Switch "Return" to "Give" in the lines between the one holding "jabbered [211, 648]" and the one holding "vase (814, 838)", inclusive, and give those lines again with everything else unchanged.

━━━ Records for processing ━━━

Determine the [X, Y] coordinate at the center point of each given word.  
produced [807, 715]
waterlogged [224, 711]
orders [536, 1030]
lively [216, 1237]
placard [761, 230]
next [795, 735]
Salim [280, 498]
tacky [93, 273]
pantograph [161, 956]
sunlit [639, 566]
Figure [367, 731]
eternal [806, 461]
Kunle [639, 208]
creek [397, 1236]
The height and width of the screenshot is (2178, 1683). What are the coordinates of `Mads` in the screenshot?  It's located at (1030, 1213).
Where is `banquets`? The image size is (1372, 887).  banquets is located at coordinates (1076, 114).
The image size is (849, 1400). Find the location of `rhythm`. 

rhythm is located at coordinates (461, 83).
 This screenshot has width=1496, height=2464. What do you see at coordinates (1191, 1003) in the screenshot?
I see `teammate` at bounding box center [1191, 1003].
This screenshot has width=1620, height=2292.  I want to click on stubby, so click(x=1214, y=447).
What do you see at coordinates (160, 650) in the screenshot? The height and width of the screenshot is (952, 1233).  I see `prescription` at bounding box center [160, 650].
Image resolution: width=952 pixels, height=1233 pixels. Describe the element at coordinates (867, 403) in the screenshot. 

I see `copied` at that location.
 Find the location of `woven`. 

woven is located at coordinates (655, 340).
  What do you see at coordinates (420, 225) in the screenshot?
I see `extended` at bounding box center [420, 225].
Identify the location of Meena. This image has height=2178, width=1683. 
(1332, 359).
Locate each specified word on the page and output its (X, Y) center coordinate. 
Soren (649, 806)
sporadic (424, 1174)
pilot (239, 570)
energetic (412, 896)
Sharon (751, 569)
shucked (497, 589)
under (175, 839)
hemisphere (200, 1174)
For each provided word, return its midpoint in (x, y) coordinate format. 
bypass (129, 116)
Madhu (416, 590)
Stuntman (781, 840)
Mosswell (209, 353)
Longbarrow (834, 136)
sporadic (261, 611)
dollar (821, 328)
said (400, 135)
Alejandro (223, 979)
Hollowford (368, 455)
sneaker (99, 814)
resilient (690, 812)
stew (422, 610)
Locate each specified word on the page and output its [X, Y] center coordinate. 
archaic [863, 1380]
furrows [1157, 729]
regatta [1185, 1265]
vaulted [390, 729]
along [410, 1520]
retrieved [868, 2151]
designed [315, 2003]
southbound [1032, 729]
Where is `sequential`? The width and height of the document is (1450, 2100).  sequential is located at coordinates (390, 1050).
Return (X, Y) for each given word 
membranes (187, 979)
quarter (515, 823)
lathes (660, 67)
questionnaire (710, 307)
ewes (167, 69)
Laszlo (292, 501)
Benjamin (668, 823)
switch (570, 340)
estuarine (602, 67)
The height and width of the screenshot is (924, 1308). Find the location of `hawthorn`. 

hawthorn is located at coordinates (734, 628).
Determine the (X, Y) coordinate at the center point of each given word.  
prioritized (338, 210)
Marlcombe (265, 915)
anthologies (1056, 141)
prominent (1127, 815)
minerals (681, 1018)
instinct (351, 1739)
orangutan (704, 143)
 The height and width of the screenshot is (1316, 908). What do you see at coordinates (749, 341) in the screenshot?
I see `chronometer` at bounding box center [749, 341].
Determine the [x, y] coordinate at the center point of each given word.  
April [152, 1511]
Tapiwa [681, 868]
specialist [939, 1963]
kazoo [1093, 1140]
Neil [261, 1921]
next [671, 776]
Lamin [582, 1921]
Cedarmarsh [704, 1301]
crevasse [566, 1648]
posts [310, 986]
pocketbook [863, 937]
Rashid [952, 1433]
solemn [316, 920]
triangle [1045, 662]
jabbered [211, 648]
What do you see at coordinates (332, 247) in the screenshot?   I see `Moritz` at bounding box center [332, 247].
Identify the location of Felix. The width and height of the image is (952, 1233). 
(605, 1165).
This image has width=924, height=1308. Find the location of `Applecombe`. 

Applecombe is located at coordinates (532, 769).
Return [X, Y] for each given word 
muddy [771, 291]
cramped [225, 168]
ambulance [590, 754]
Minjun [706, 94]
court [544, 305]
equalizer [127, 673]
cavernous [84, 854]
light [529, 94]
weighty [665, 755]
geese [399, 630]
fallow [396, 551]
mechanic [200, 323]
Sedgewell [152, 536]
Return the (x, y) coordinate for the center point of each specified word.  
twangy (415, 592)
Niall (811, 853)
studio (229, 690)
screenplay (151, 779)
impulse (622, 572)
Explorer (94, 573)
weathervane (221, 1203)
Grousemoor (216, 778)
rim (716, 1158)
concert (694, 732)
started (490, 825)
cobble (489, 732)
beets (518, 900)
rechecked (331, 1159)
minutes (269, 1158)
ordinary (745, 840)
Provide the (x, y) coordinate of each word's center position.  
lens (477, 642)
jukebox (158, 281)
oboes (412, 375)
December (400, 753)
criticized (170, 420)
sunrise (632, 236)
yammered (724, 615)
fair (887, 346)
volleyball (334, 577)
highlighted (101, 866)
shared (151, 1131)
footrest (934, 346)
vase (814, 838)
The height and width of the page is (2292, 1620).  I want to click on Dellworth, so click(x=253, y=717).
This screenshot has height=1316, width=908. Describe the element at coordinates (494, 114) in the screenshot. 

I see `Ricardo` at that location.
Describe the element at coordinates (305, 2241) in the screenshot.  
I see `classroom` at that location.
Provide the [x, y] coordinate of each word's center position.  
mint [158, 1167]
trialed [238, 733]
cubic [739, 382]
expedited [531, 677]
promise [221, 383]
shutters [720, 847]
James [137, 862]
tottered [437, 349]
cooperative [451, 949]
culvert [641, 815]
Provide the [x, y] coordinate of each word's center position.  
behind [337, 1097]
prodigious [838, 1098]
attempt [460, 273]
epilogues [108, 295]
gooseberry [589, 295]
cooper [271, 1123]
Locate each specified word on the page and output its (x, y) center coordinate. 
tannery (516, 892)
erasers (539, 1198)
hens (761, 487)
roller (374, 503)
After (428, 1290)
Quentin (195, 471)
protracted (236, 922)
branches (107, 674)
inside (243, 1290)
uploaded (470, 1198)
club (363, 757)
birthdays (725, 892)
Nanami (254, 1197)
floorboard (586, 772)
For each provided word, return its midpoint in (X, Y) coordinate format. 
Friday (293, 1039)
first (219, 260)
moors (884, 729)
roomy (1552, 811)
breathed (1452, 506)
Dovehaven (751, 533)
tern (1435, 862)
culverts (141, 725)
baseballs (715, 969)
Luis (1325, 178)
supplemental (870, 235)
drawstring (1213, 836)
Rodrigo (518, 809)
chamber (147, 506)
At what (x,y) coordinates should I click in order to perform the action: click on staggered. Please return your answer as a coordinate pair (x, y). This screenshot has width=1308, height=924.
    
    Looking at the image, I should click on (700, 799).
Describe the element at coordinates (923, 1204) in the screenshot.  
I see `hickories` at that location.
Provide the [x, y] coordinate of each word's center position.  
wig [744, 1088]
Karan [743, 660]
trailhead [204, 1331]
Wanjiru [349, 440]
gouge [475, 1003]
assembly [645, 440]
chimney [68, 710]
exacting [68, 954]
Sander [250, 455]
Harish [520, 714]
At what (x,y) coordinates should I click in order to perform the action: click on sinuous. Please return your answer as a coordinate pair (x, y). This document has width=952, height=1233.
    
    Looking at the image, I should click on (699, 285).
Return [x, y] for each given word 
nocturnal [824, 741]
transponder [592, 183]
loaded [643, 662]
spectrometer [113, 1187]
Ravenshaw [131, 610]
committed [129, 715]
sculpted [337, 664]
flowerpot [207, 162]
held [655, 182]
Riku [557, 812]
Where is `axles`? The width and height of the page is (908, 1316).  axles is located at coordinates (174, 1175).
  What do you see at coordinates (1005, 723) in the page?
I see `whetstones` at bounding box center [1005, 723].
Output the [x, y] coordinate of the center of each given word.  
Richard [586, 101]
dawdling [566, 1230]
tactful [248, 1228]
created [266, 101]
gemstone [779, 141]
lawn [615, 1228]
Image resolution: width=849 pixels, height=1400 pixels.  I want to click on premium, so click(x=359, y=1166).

━━━

#### [Output for this task]
jabbered [211, 648]
What do you see at coordinates (332, 247) in the screenshot?   I see `Moritz` at bounding box center [332, 247].
Identify the location of Felix. The width and height of the image is (952, 1233). 
(605, 1165).
This image has width=924, height=1308. Find the location of `Applecombe`. 

Applecombe is located at coordinates (532, 769).
Give [X, Y] for each given word 
muddy [771, 291]
cramped [225, 168]
ambulance [590, 754]
Minjun [706, 94]
court [544, 305]
equalizer [127, 673]
cavernous [84, 854]
light [529, 94]
weighty [665, 755]
geese [399, 630]
fallow [396, 551]
mechanic [200, 323]
Sedgewell [152, 536]
Give the (x, y) coordinate for the center point of each specified word.  
twangy (415, 592)
Niall (811, 853)
studio (229, 690)
screenplay (151, 779)
impulse (622, 572)
Explorer (94, 573)
weathervane (221, 1203)
Grousemoor (216, 778)
rim (716, 1158)
concert (694, 732)
started (490, 825)
cobble (489, 732)
beets (518, 900)
rechecked (331, 1159)
minutes (269, 1158)
ordinary (745, 840)
Provide the (x, y) coordinate of each word's center position.  
lens (477, 642)
jukebox (158, 281)
oboes (412, 375)
December (400, 753)
criticized (170, 420)
sunrise (632, 236)
yammered (724, 615)
fair (887, 346)
volleyball (334, 577)
highlighted (101, 866)
shared (151, 1131)
footrest (934, 346)
vase (814, 838)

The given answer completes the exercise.